WHAT TO DO> List every line in this data where the string "beaker" occurs.

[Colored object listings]

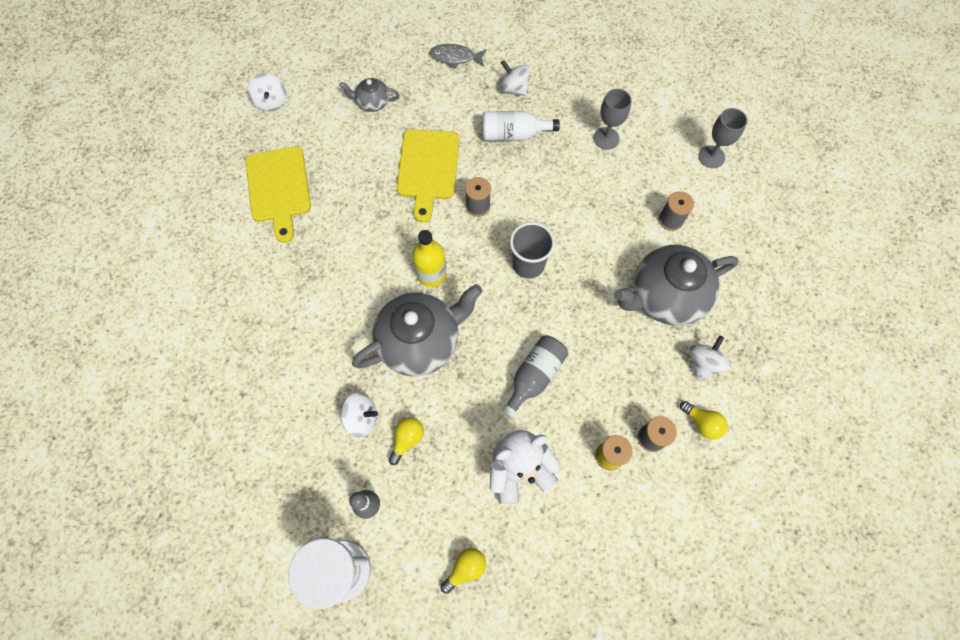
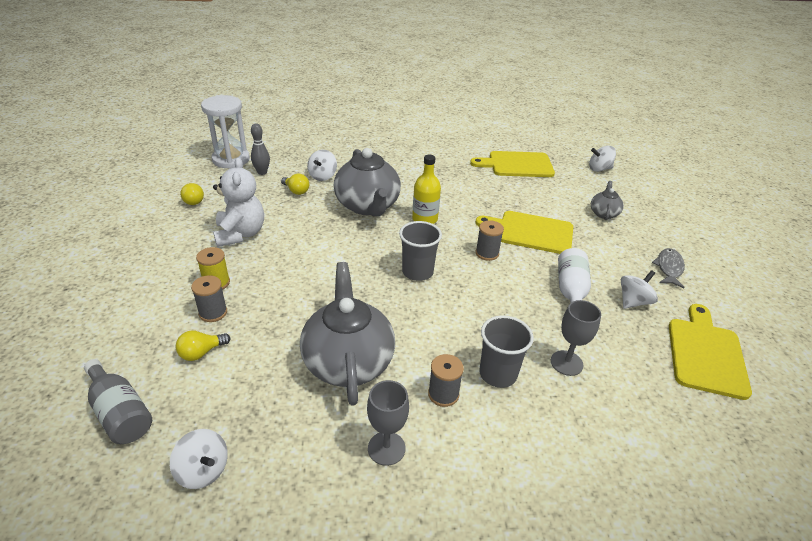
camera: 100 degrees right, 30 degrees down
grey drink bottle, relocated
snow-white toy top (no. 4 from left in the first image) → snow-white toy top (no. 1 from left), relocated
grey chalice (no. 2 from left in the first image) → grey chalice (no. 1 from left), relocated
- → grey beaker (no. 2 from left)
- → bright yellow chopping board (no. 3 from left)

==

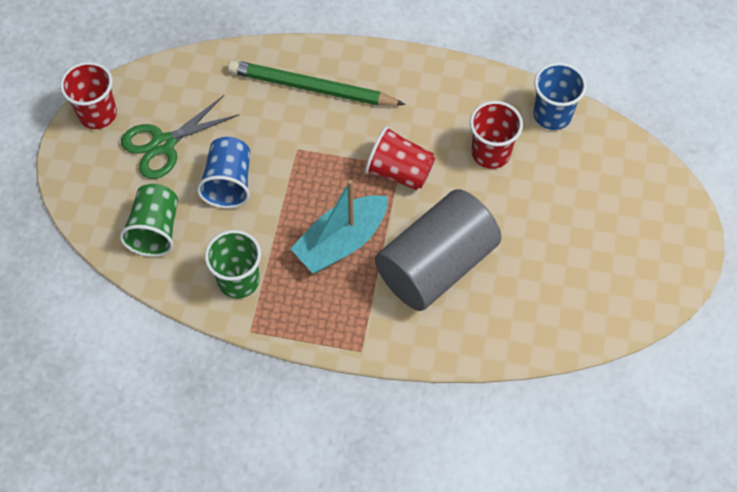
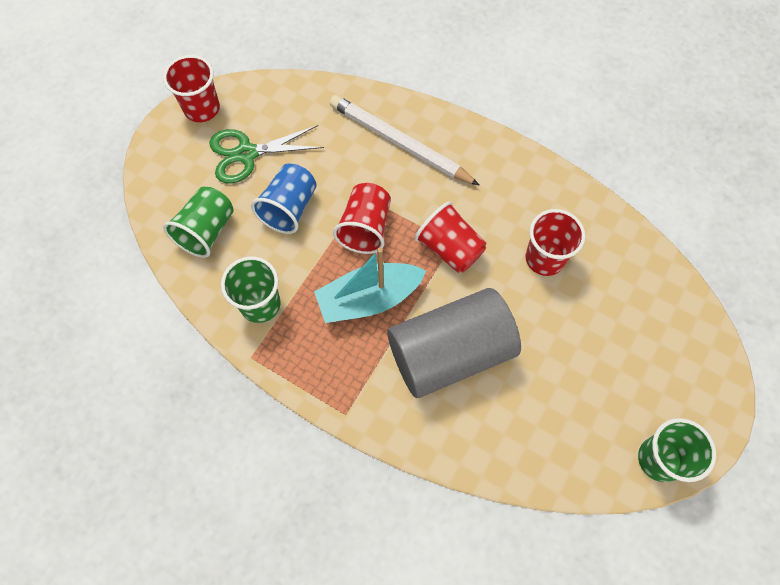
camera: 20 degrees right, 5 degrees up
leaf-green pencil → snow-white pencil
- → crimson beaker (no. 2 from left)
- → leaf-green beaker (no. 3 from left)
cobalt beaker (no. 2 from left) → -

ANSWER SPACE>
- → grey beaker (no. 2 from left)
- → crimson beaker (no. 2 from left)
- → leaf-green beaker (no. 3 from left)
cobalt beaker (no. 2 from left) → -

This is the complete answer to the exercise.